■ PROBLEM DETAILS: Transcribe exactly the line that contains "pink cupcake: 2 -> 3" and all lines following it to the end of the material below; omit everything else.

■ SOURCE DATA:
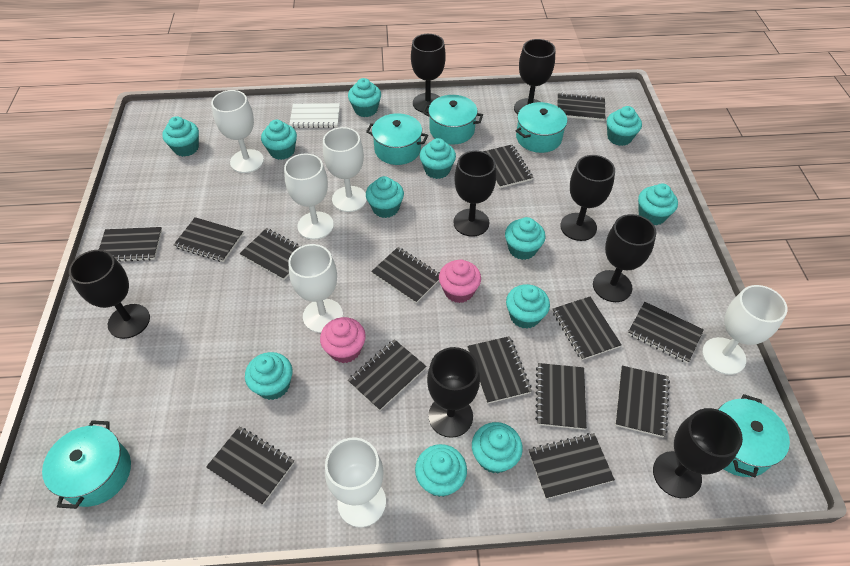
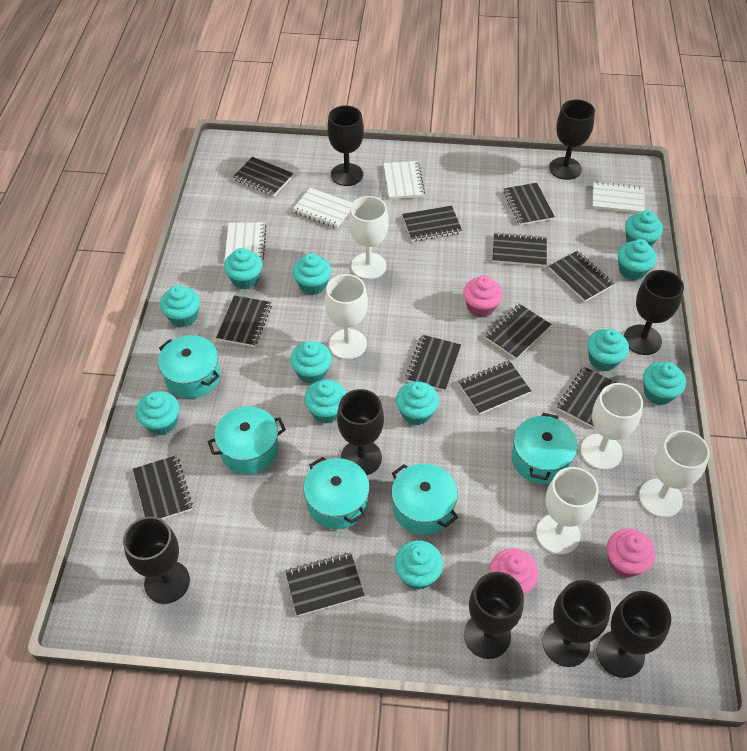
black notebook: 14 -> 12
pink cupcake: 2 -> 3
white goblet: 6 -> 5
white notebook: 1 -> 4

■ EXERCISE RESULT:
pink cupcake: 2 -> 3
white goblet: 6 -> 5
white notebook: 1 -> 4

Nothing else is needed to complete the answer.